__Problem description__
Within the records below, find the line containing "(256, 299) = (640, 262): grey". Reproduce it and each line after it exactly, and nothing else.

###

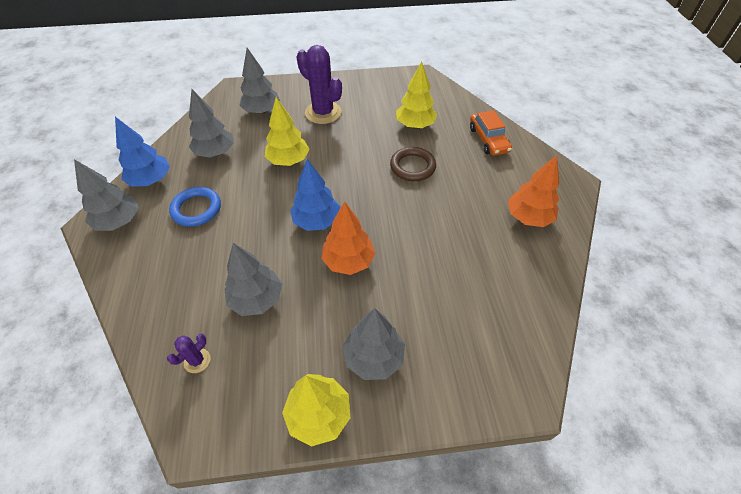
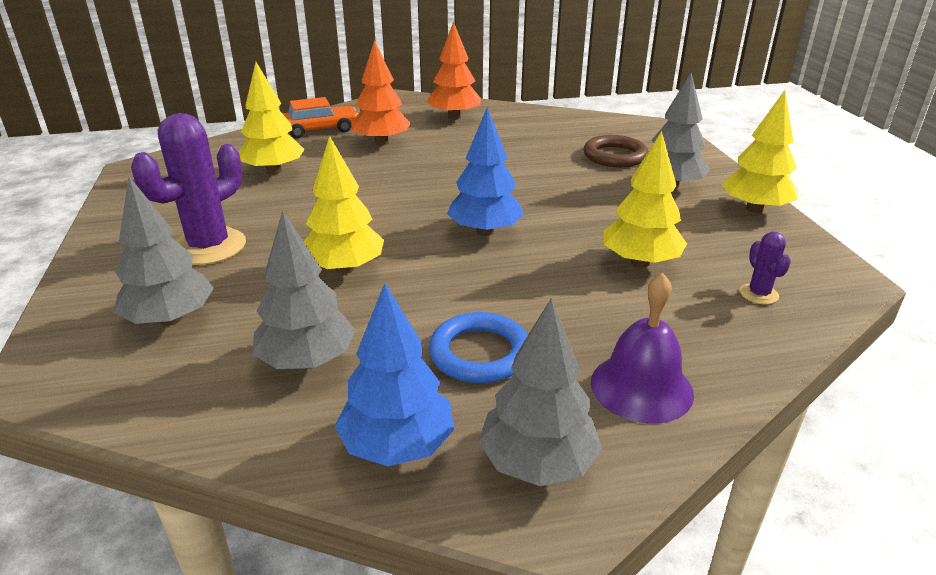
camera: 95 degrees left, 20 degrees down
(144, 268) = (641, 387): none -> purple bell
(197, 361) = (759, 294): purple cactus -> purple cactus turned 45 degrees clockwise
(256, 299) = (640, 262): grey tree -> yellow tree
(348, 261) = (549, 205): orange tree -> orange tree (382, 142)
(412, 167) = (368, 172): brown ring -> brown ring (614, 156)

###

__Solution for this exercise__
(256, 299) = (640, 262): grey tree -> yellow tree
(348, 261) = (549, 205): orange tree -> orange tree (382, 142)
(412, 167) = (368, 172): brown ring -> brown ring (614, 156)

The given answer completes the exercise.